*PROBLEM DESCRIPTION*.
Could you please transcribe the data exactly, without the pictures?

--- RECORDS TO PROCESS ---

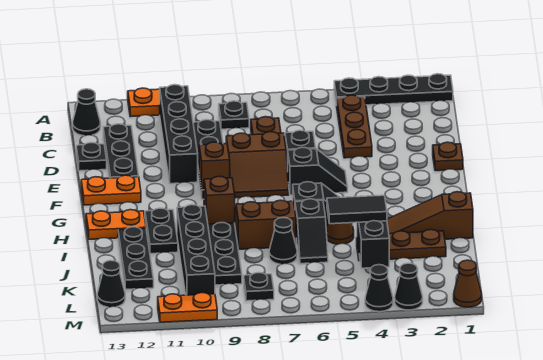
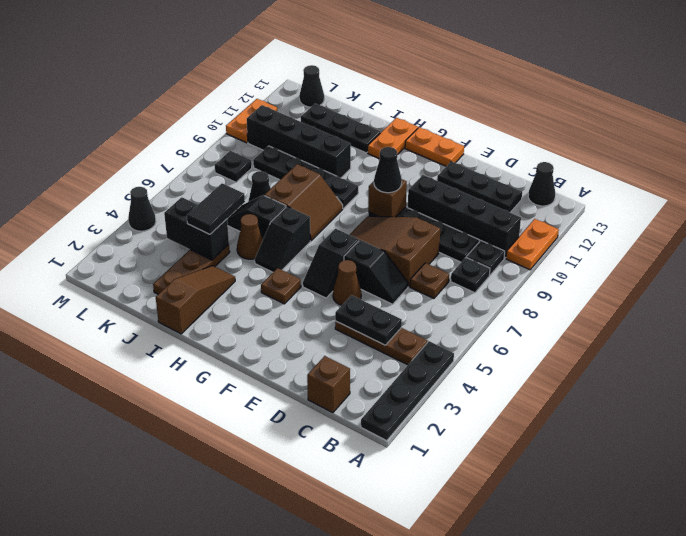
black 1x1 plate [76,143,107,171] -> black 1x1 plate moved to [466,241,505,275]
brown 1x1 plate [433,142,463,171] -> brown 1x1 plate moved to [261,268,301,304]
brown 2x2 slope [226,132,289,198] -> brown 2x3 slope [350,216,440,287]
orange 1x2 plate [81,175,141,205] -> orange 1x2 plate turned to [405,127,464,166]
brown 1x1 brick [204,176,235,224] -> brown 1x1 brick moved to [307,356,350,413]
black 1x2 plate [145,208,178,254] -> black 1x2 plate moved to [335,295,402,345]
brown 1x1 cone [454,260,482,307] -> brown 1x1 cone moved to [333,260,361,305]
black 1x1 cone [395,263,423,310] -> black 1x1 cone moved to [374,147,402,193]

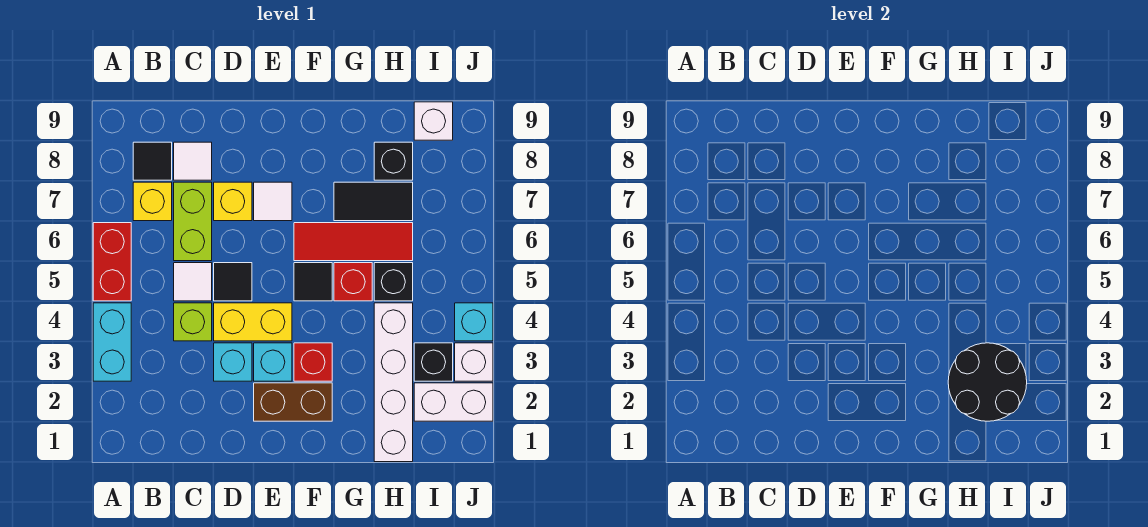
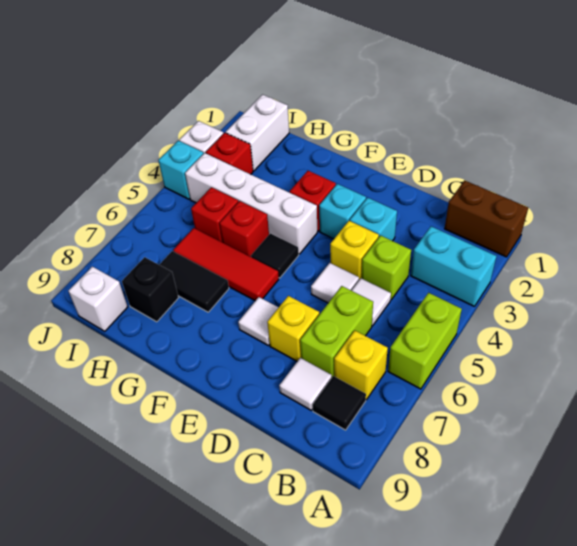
cyan 1x2 brick [93,303,131,381] -> cyan 1x2 brick turned to [411,226,496,306]
red 1x2 brick [93,223,131,301] -> lime 1x2 brick [388,293,462,389]
yellow 1x2 brick [214,303,292,341] -> yellow 1x1 brick [330,221,379,280]
black 1x1 tile [214,263,252,301] -> white 1x1 tile [311,263,359,303]
brown 1x2 brick [254,383,332,421] -> brown 1x2 brick moved to [445,180,528,257]
white 1x4 brick [374,303,413,462] -> white 1x4 brick turned to [185,153,317,254]
black 2x2 round brick [948,343,1027,421] -> none
black 1x1 brick [374,263,413,301] -> red 1x1 brick [191,187,238,242]
white 1x2 brick [414,383,493,421] -> white 1x2 brick turned to [226,95,289,171]
black 1x1 brick [414,343,453,381] -> red 1x1 brick [206,133,253,174]

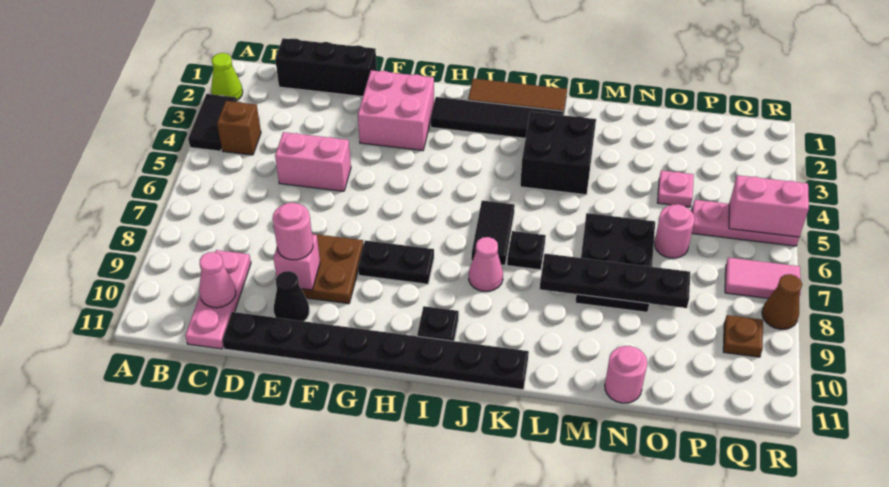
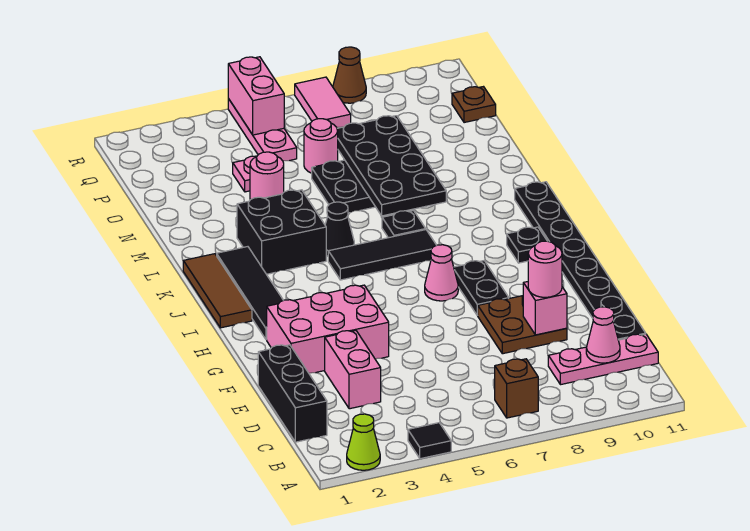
black 1x2 tile [188,94,237,151] -> black 1x1 tile [408,423,451,459]
brown 1x1 brick [217,101,261,155] -> brown 1x1 brick moved to [495,359,538,418]
pink 1x2 brick [275,132,351,191] -> pink 1x2 brick moved to [325,331,381,409]
black 1x1 cone [273,271,309,321] -> black 1x1 cone moved to [325,202,354,256]
pink 2x2 brick [358,70,434,151] -> pink 2x3 brick [267,285,389,373]
black 1x2 tile [471,200,515,265] -> black 1x3 tile [328,230,436,280]
pink 1x1 cone [469,237,503,291] -> pink 1x1 cone moved to [425,245,458,301]
black 1x4 plate [540,254,690,308] -> black 2x4 plate [337,116,446,216]
pink 1x1 round brick [605,346,647,403] -> pink 1x1 round brick moved to [250,152,284,200]
brown 1x1 plate [723,315,763,357] -> brown 1x1 plate moved to [452,87,496,123]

---

*RESULT OF THE TASK*.
black 1x1 plate [76,143,107,171] -> black 1x1 plate moved to [466,241,505,275]
brown 1x1 plate [433,142,463,171] -> brown 1x1 plate moved to [261,268,301,304]
brown 2x2 slope [226,132,289,198] -> brown 2x3 slope [350,216,440,287]
orange 1x2 plate [81,175,141,205] -> orange 1x2 plate turned to [405,127,464,166]
brown 1x1 brick [204,176,235,224] -> brown 1x1 brick moved to [307,356,350,413]
black 1x2 plate [145,208,178,254] -> black 1x2 plate moved to [335,295,402,345]
brown 1x1 cone [454,260,482,307] -> brown 1x1 cone moved to [333,260,361,305]
black 1x1 cone [395,263,423,310] -> black 1x1 cone moved to [374,147,402,193]

cyan 1x2 brick [93,303,131,381] -> cyan 1x2 brick turned to [411,226,496,306]
red 1x2 brick [93,223,131,301] -> lime 1x2 brick [388,293,462,389]
yellow 1x2 brick [214,303,292,341] -> yellow 1x1 brick [330,221,379,280]
black 1x1 tile [214,263,252,301] -> white 1x1 tile [311,263,359,303]
brown 1x2 brick [254,383,332,421] -> brown 1x2 brick moved to [445,180,528,257]
white 1x4 brick [374,303,413,462] -> white 1x4 brick turned to [185,153,317,254]
black 2x2 round brick [948,343,1027,421] -> none
black 1x1 brick [374,263,413,301] -> red 1x1 brick [191,187,238,242]
white 1x2 brick [414,383,493,421] -> white 1x2 brick turned to [226,95,289,171]
black 1x1 brick [414,343,453,381] -> red 1x1 brick [206,133,253,174]

black 1x2 tile [188,94,237,151] -> black 1x1 tile [408,423,451,459]
brown 1x1 brick [217,101,261,155] -> brown 1x1 brick moved to [495,359,538,418]
pink 1x2 brick [275,132,351,191] -> pink 1x2 brick moved to [325,331,381,409]
black 1x1 cone [273,271,309,321] -> black 1x1 cone moved to [325,202,354,256]
pink 2x2 brick [358,70,434,151] -> pink 2x3 brick [267,285,389,373]
black 1x2 tile [471,200,515,265] -> black 1x3 tile [328,230,436,280]
pink 1x1 cone [469,237,503,291] -> pink 1x1 cone moved to [425,245,458,301]
black 1x4 plate [540,254,690,308] -> black 2x4 plate [337,116,446,216]
pink 1x1 round brick [605,346,647,403] -> pink 1x1 round brick moved to [250,152,284,200]
brown 1x1 plate [723,315,763,357] -> brown 1x1 plate moved to [452,87,496,123]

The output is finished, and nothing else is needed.